• Description of the task:
Would you transcribe each entry that follows word for word, minus the images?

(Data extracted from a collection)
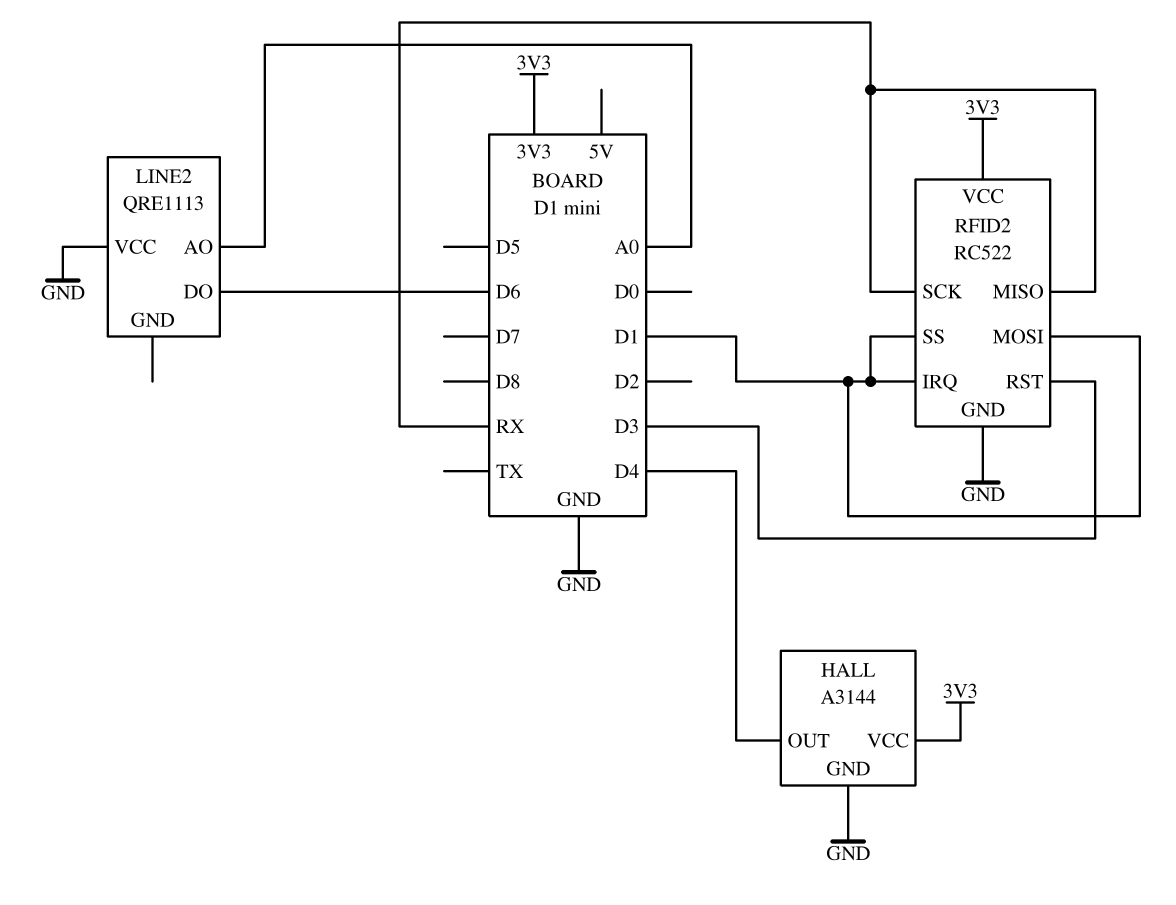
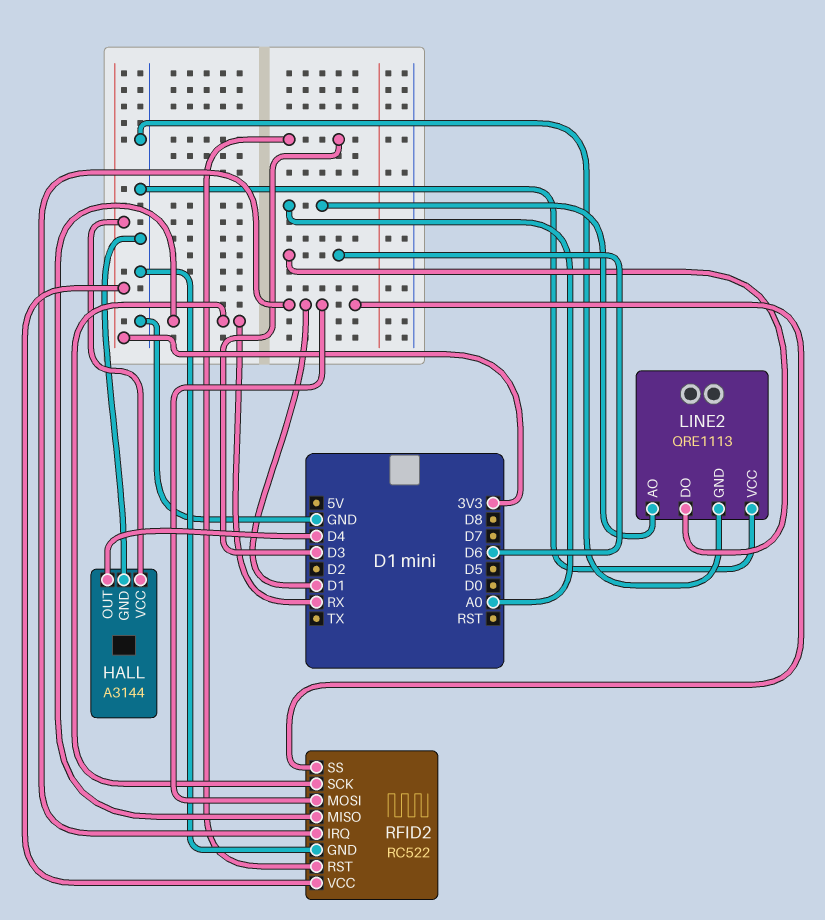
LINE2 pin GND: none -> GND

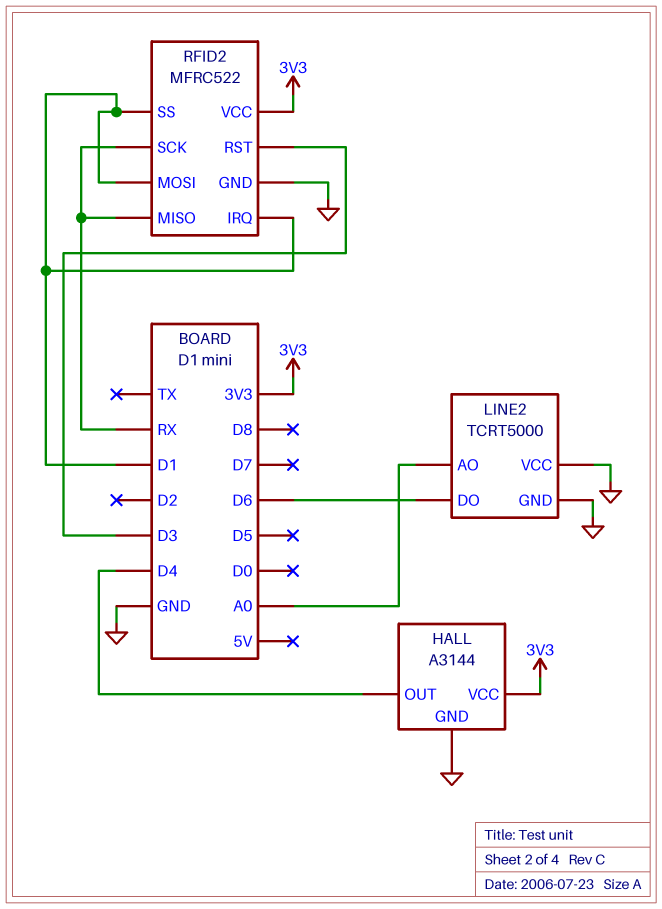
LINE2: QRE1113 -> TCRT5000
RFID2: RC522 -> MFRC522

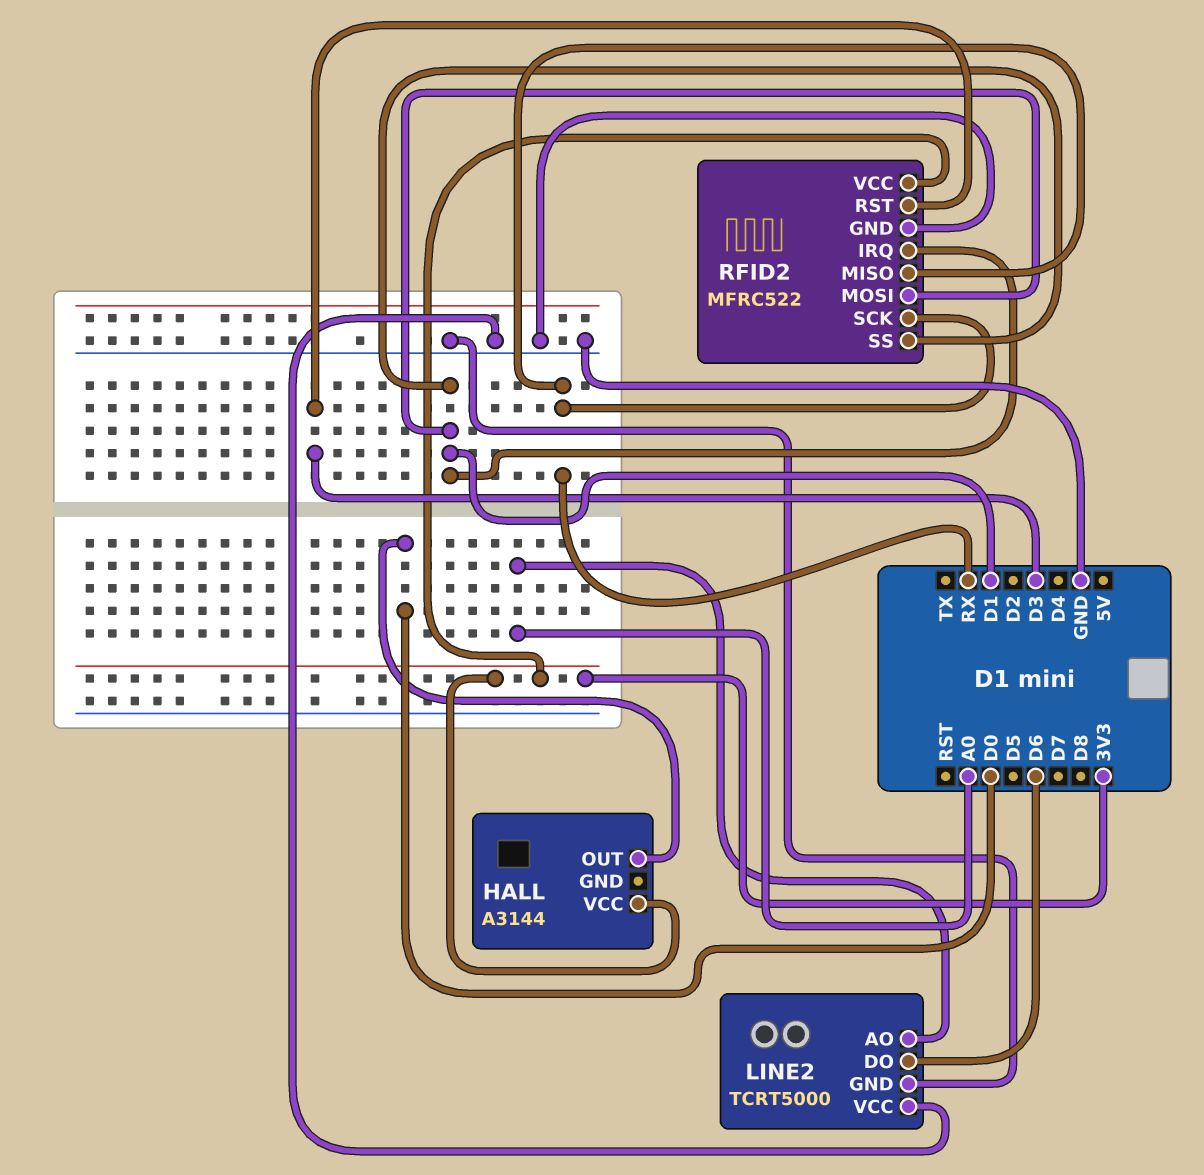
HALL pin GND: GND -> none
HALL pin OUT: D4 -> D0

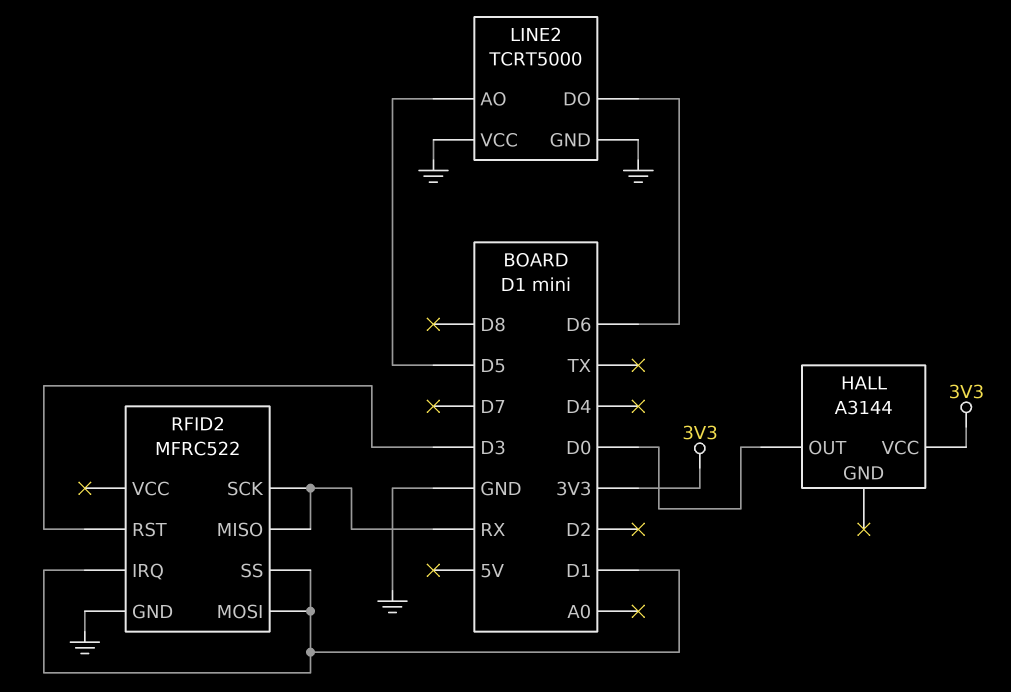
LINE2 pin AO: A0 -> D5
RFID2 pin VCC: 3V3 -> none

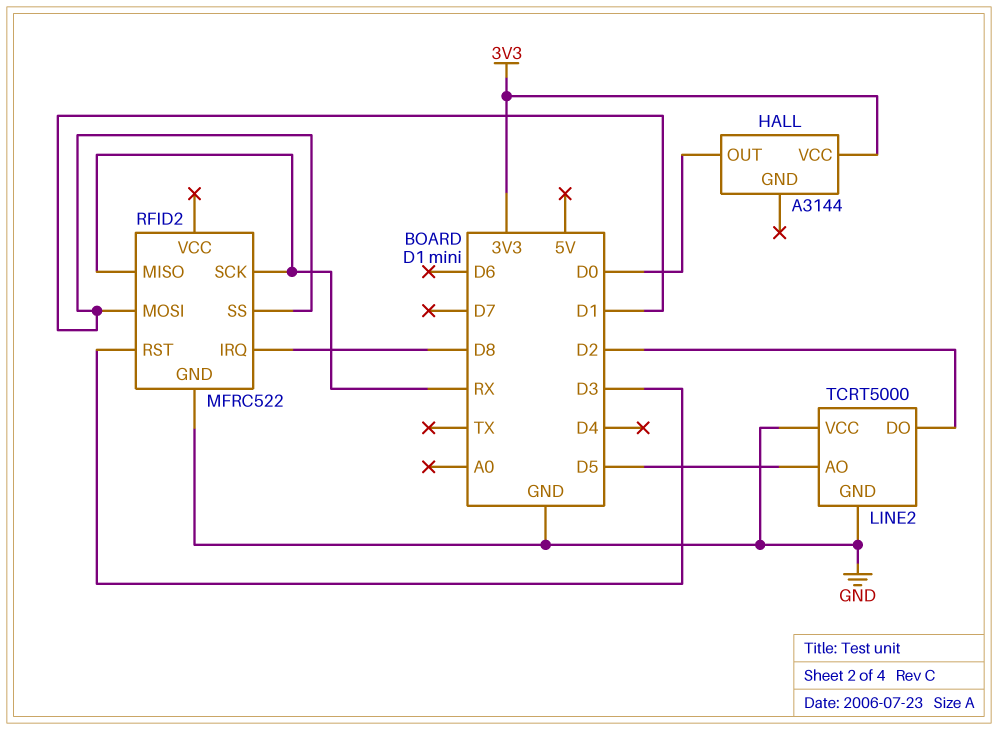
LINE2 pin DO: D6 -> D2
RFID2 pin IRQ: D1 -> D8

• Exercise response:
LINE2 pin GND: none -> GND

LINE2: QRE1113 -> TCRT5000
RFID2: RC522 -> MFRC522

HALL pin GND: GND -> none
HALL pin OUT: D4 -> D0

LINE2 pin AO: A0 -> D5
RFID2 pin VCC: 3V3 -> none

LINE2 pin DO: D6 -> D2
RFID2 pin IRQ: D1 -> D8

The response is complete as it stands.